**What is required**
From the entries below, retype only the lines from the one with "brown cap: [59,256,138,318]" through the one with "pink shoe: [481,151,559,198]", exactly as written.

**Records for processing**
Segment Open
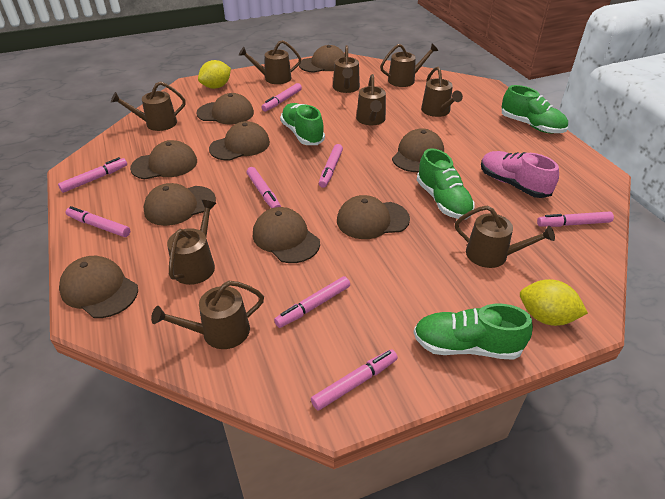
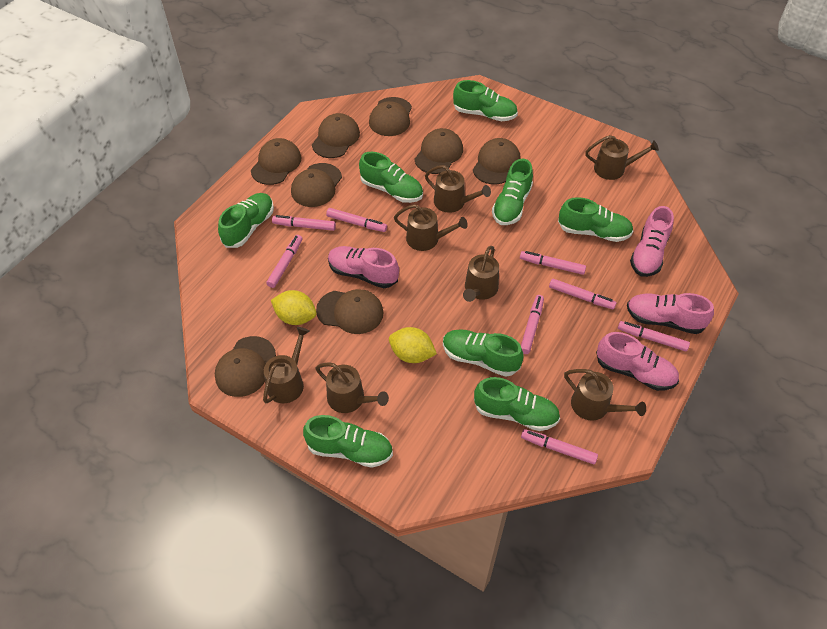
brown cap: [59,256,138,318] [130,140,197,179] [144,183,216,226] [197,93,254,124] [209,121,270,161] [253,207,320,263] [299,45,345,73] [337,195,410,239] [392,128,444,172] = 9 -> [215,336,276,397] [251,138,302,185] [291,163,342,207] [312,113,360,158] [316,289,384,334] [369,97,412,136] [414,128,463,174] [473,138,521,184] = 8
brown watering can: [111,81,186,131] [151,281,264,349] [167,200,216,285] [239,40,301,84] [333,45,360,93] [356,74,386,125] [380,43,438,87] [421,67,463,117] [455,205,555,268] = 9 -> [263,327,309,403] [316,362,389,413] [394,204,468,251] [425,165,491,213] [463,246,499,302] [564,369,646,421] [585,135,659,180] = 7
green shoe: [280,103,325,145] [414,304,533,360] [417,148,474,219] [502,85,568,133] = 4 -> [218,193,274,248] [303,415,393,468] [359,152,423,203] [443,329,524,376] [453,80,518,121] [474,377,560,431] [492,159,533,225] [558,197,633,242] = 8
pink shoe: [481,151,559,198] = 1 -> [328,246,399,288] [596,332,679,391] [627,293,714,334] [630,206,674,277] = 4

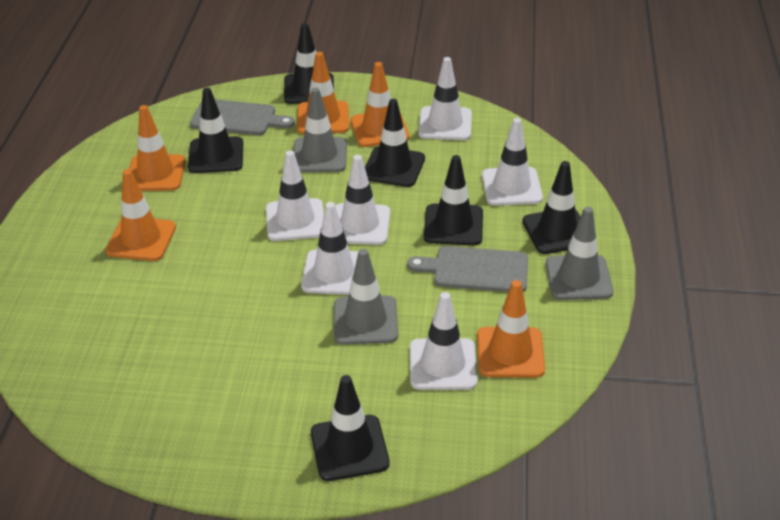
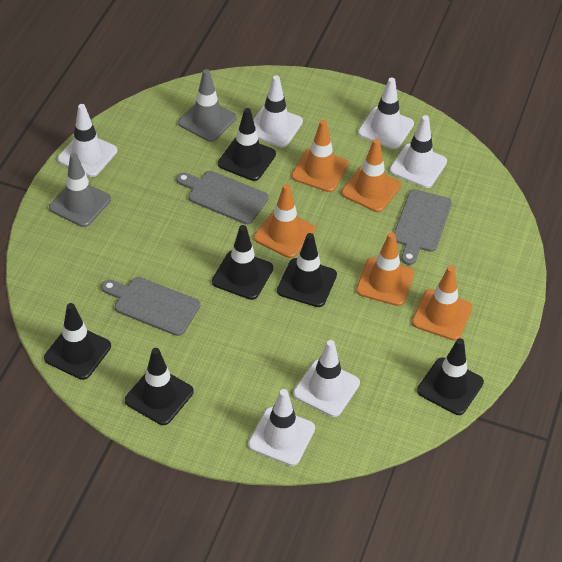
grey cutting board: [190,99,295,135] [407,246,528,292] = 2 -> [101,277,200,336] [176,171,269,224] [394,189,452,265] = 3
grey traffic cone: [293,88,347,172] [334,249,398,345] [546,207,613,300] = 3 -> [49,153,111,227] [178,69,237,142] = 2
Segment Closed
Segment Open
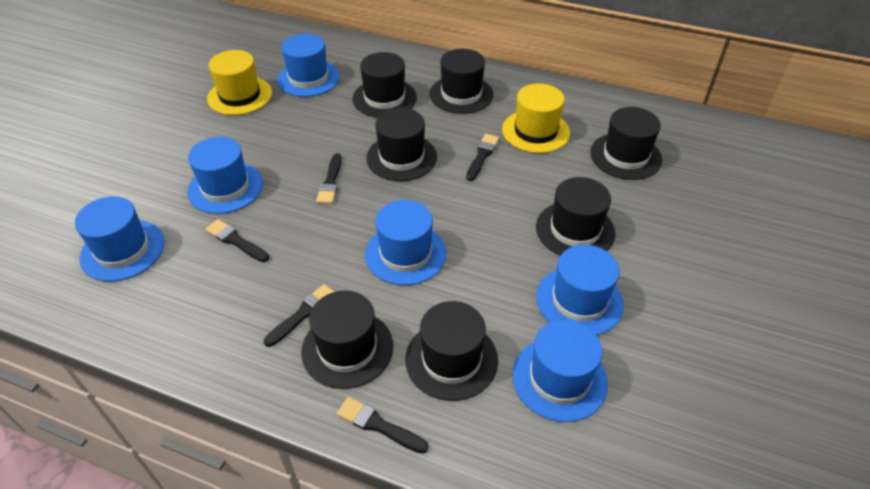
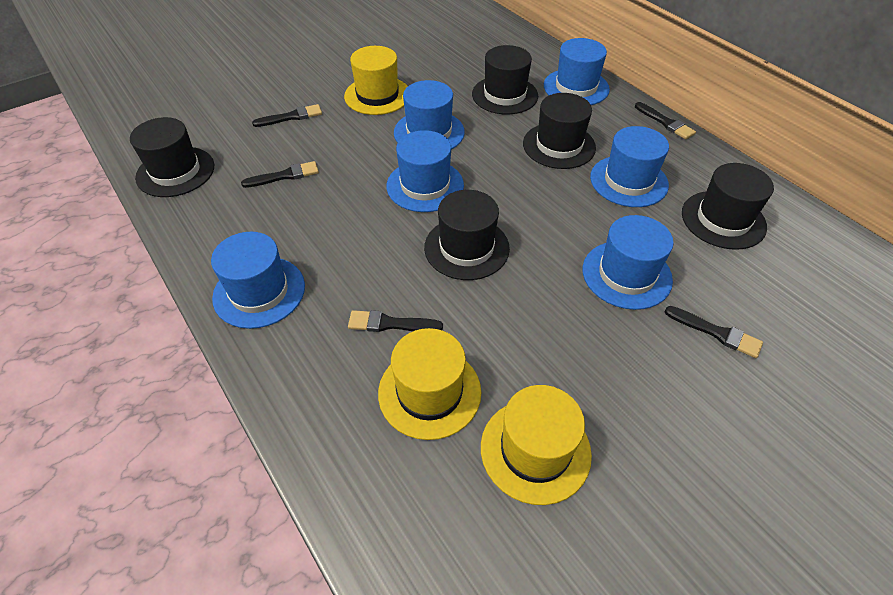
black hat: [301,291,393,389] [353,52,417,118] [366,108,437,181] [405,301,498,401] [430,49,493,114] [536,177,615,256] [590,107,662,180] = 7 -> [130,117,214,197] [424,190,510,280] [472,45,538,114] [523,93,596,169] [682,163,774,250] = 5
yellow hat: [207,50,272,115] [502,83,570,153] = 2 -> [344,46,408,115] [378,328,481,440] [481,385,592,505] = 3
Segment Closed
**Problem solution**
brown cap: [59,256,138,318] [130,140,197,179] [144,183,216,226] [197,93,254,124] [209,121,270,161] [253,207,320,263] [299,45,345,73] [337,195,410,239] [392,128,444,172] = 9 -> [215,336,276,397] [251,138,302,185] [291,163,342,207] [312,113,360,158] [316,289,384,334] [369,97,412,136] [414,128,463,174] [473,138,521,184] = 8
brown watering can: [111,81,186,131] [151,281,264,349] [167,200,216,285] [239,40,301,84] [333,45,360,93] [356,74,386,125] [380,43,438,87] [421,67,463,117] [455,205,555,268] = 9 -> [263,327,309,403] [316,362,389,413] [394,204,468,251] [425,165,491,213] [463,246,499,302] [564,369,646,421] [585,135,659,180] = 7
green shoe: [280,103,325,145] [414,304,533,360] [417,148,474,219] [502,85,568,133] = 4 -> [218,193,274,248] [303,415,393,468] [359,152,423,203] [443,329,524,376] [453,80,518,121] [474,377,560,431] [492,159,533,225] [558,197,633,242] = 8
pink shoe: [481,151,559,198] = 1 -> [328,246,399,288] [596,332,679,391] [627,293,714,334] [630,206,674,277] = 4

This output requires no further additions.